DATA EXTRACTS »
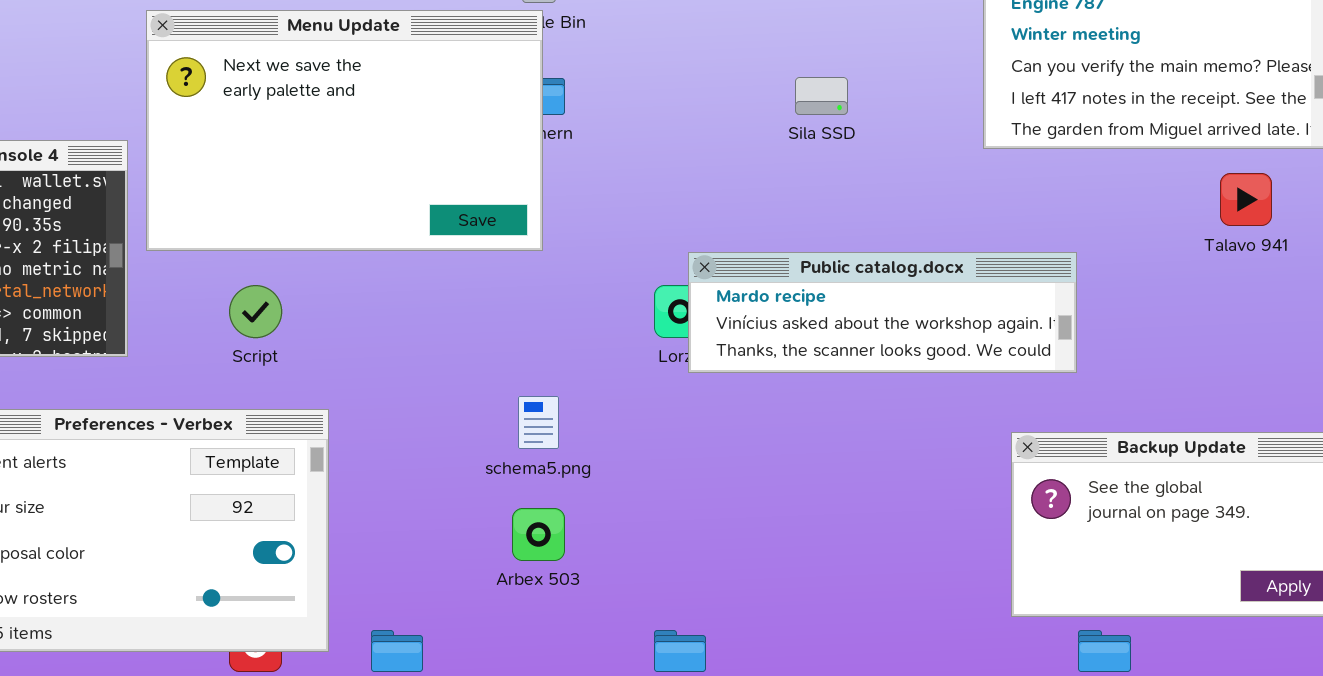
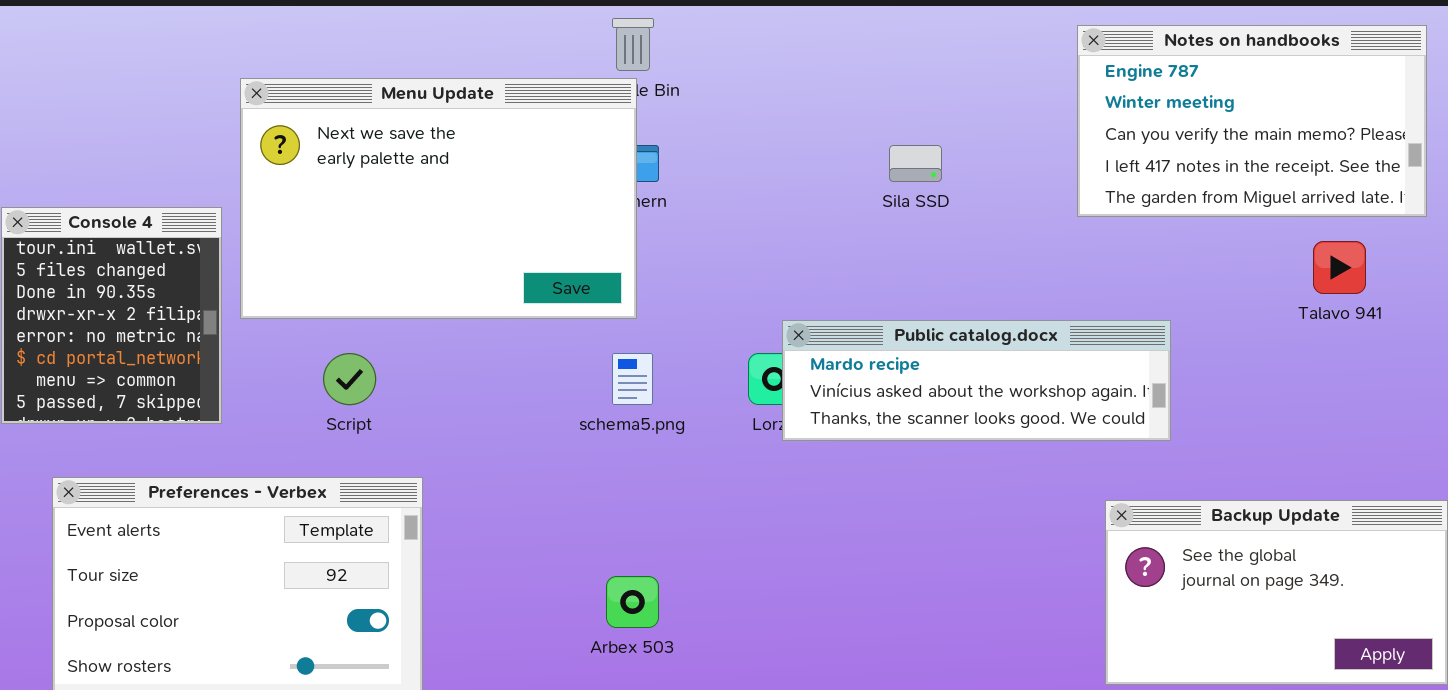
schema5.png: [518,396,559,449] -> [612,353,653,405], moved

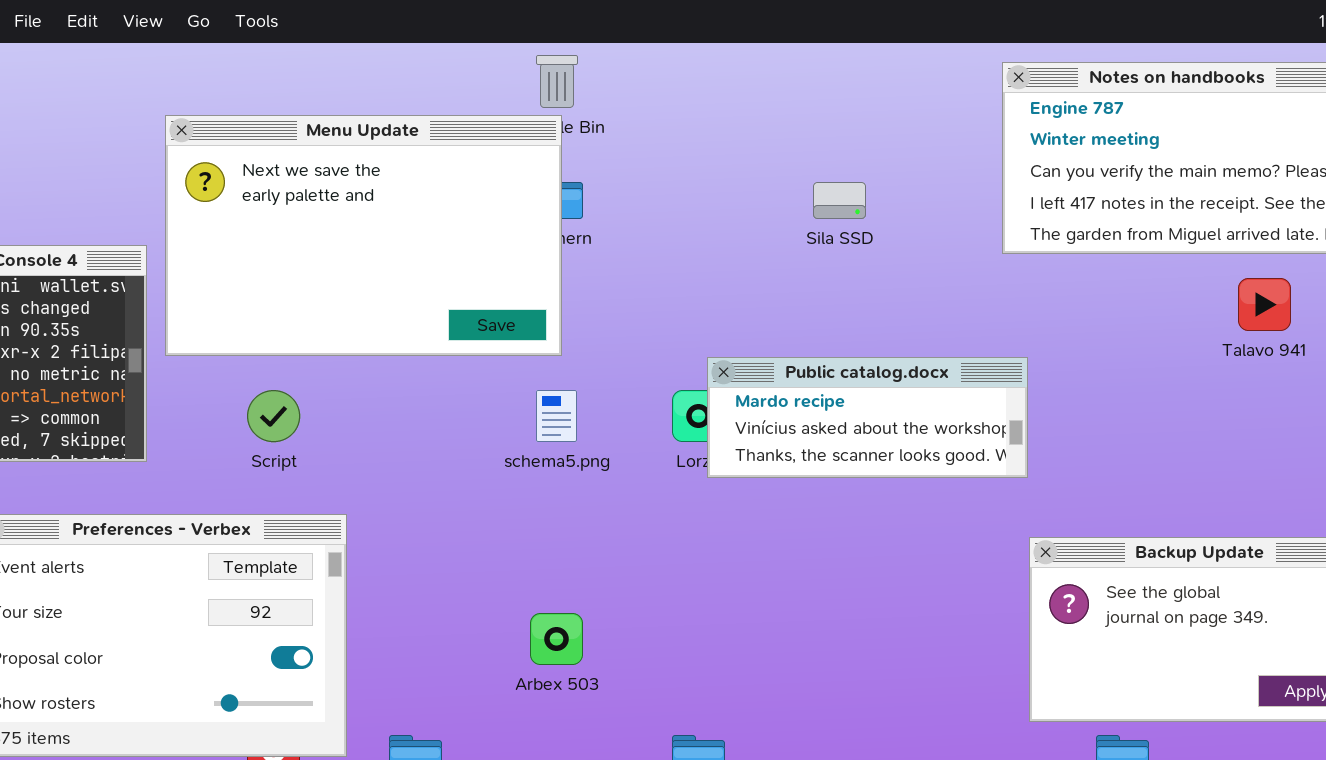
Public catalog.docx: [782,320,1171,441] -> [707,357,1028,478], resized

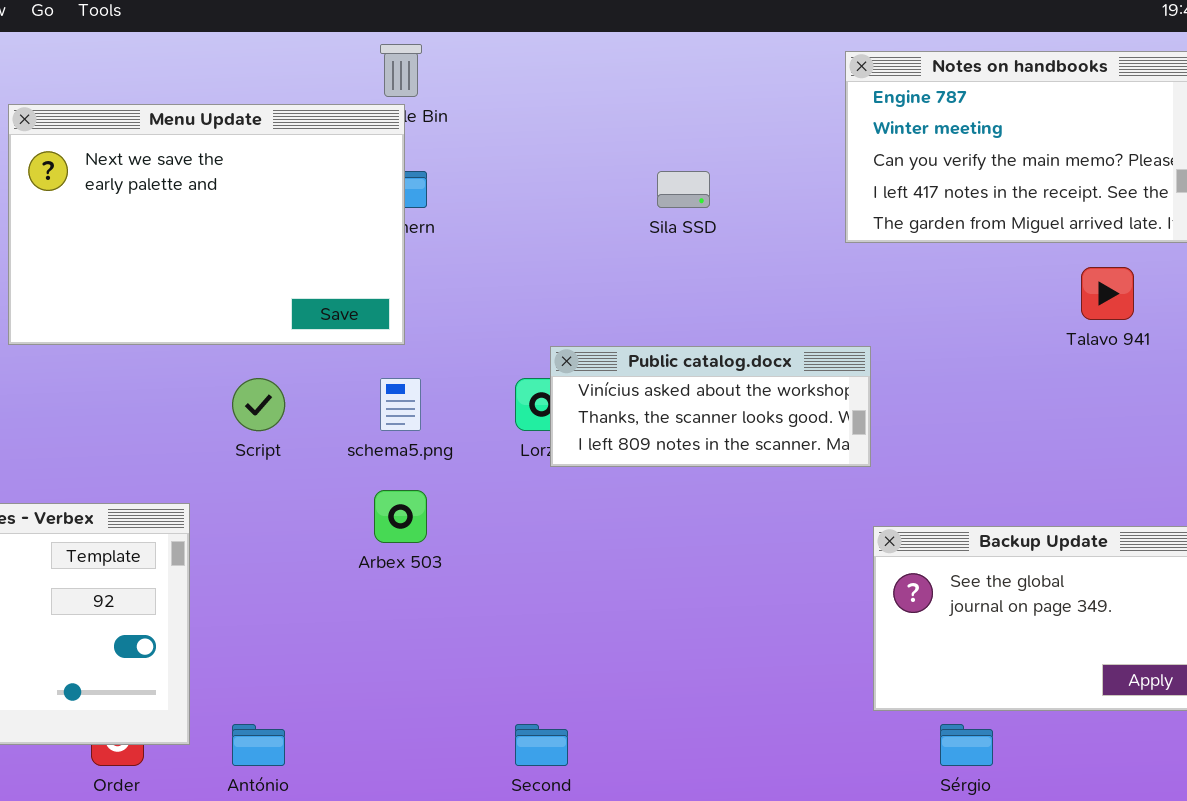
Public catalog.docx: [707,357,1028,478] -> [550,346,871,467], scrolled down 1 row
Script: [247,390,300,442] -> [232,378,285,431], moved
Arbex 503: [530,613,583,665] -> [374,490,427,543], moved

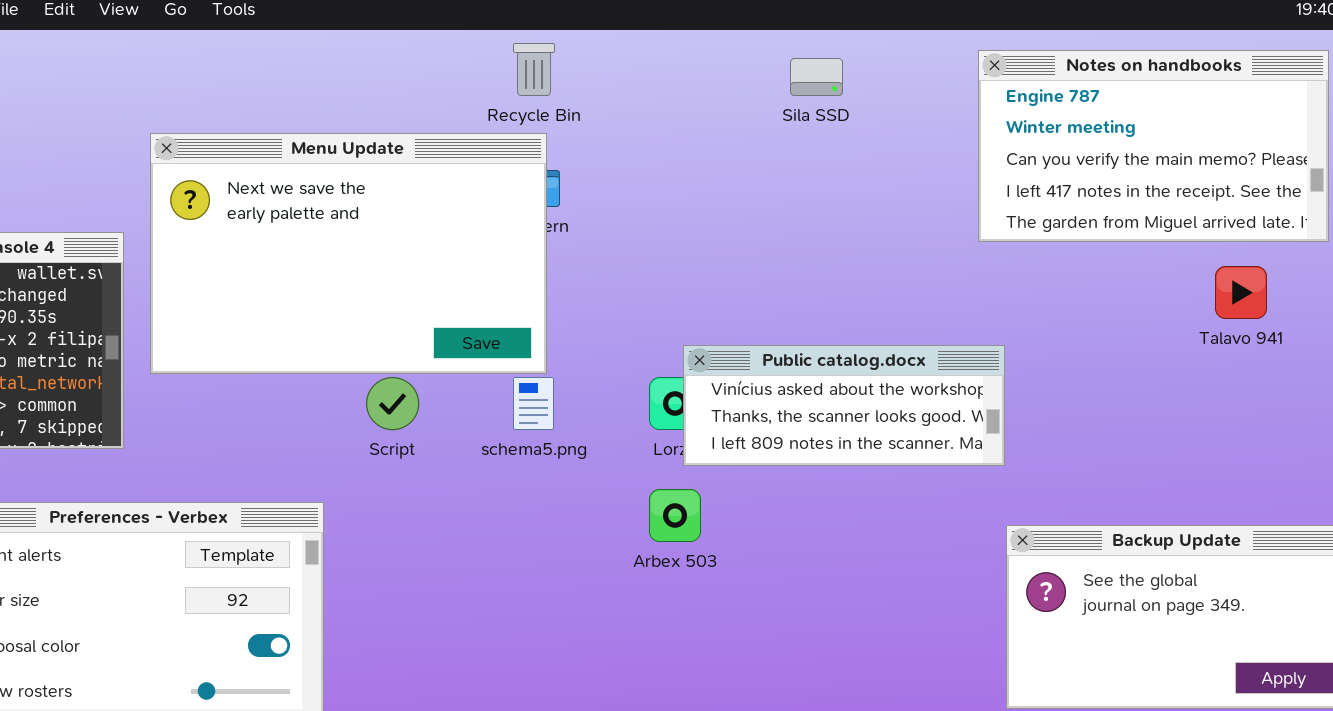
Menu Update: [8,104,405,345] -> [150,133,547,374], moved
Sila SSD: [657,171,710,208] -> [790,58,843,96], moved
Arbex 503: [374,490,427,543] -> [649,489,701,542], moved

...

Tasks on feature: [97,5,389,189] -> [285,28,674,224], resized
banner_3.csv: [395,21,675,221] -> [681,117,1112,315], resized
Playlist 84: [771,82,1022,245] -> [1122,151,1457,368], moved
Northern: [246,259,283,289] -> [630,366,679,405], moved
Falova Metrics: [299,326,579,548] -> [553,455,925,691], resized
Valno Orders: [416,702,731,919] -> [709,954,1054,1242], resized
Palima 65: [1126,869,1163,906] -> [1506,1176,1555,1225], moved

PROMPT »
Please repeat, exactly as written, the lines in the records above, starting with the one that has "schema5.png: [518,396,559,449] ->" and going on through the one that has "Script: [247,390,300,442] ->". Pictures are to be left out.

RESULT »
schema5.png: [518,396,559,449] -> [612,353,653,405], moved

Public catalog.docx: [782,320,1171,441] -> [707,357,1028,478], resized

Public catalog.docx: [707,357,1028,478] -> [550,346,871,467], scrolled down 1 row
Script: [247,390,300,442] -> [232,378,285,431], moved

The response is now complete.